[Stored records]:

* * * * * * *

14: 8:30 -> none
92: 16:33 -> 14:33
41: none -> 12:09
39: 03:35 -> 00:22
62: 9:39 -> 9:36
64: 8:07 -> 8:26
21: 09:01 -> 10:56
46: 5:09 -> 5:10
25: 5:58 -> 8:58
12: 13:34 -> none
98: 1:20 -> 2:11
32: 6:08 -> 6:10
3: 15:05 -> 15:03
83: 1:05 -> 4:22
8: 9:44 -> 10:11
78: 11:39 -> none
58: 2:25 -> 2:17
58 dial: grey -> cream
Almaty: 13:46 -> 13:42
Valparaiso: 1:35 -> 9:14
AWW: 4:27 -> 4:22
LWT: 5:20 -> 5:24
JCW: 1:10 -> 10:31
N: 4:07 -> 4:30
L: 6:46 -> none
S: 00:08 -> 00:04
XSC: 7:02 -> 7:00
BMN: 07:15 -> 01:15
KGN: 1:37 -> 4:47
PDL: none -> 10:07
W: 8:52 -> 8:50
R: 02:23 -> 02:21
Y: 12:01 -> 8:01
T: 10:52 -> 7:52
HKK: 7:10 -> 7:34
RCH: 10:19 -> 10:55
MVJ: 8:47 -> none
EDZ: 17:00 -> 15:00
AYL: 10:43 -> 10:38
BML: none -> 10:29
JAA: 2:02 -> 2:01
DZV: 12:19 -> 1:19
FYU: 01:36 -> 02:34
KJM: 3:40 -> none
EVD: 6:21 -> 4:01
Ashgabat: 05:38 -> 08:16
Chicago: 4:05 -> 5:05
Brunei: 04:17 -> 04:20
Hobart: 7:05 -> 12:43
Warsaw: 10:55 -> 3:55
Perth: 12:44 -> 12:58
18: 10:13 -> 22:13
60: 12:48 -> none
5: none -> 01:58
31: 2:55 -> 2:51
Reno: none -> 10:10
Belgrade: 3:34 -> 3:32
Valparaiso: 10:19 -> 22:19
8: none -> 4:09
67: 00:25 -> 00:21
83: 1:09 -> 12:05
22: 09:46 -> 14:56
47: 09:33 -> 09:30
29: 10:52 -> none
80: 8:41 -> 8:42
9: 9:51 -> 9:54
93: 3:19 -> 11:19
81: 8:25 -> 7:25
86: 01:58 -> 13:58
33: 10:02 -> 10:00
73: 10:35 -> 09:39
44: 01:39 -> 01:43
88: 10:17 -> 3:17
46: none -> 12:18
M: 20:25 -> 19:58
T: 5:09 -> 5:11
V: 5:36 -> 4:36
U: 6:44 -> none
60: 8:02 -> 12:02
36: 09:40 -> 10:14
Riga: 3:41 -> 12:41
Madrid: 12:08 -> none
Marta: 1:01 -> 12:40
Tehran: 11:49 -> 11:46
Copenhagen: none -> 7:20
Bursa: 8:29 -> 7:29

* * * * * * *

[EXERCISE PROMPT]: Rewrite the material from its start through the line that contains "Belgrade: 3:34 -> 3:32", swapping "grey" for "black" and changing nothing else.

[TASK ANSWER]:
14: 8:30 -> none
92: 16:33 -> 14:33
41: none -> 12:09
39: 03:35 -> 00:22
62: 9:39 -> 9:36
64: 8:07 -> 8:26
21: 09:01 -> 10:56
46: 5:09 -> 5:10
25: 5:58 -> 8:58
12: 13:34 -> none
98: 1:20 -> 2:11
32: 6:08 -> 6:10
3: 15:05 -> 15:03
83: 1:05 -> 4:22
8: 9:44 -> 10:11
78: 11:39 -> none
58: 2:25 -> 2:17
58 dial: black -> cream
Almaty: 13:46 -> 13:42
Valparaiso: 1:35 -> 9:14
AWW: 4:27 -> 4:22
LWT: 5:20 -> 5:24
JCW: 1:10 -> 10:31
N: 4:07 -> 4:30
L: 6:46 -> none
S: 00:08 -> 00:04
XSC: 7:02 -> 7:00
BMN: 07:15 -> 01:15
KGN: 1:37 -> 4:47
PDL: none -> 10:07
W: 8:52 -> 8:50
R: 02:23 -> 02:21
Y: 12:01 -> 8:01
T: 10:52 -> 7:52
HKK: 7:10 -> 7:34
RCH: 10:19 -> 10:55
MVJ: 8:47 -> none
EDZ: 17:00 -> 15:00
AYL: 10:43 -> 10:38
BML: none -> 10:29
JAA: 2:02 -> 2:01
DZV: 12:19 -> 1:19
FYU: 01:36 -> 02:34
KJM: 3:40 -> none
EVD: 6:21 -> 4:01
Ashgabat: 05:38 -> 08:16
Chicago: 4:05 -> 5:05
Brunei: 04:17 -> 04:20
Hobart: 7:05 -> 12:43
Warsaw: 10:55 -> 3:55
Perth: 12:44 -> 12:58
18: 10:13 -> 22:13
60: 12:48 -> none
5: none -> 01:58
31: 2:55 -> 2:51
Reno: none -> 10:10
Belgrade: 3:34 -> 3:32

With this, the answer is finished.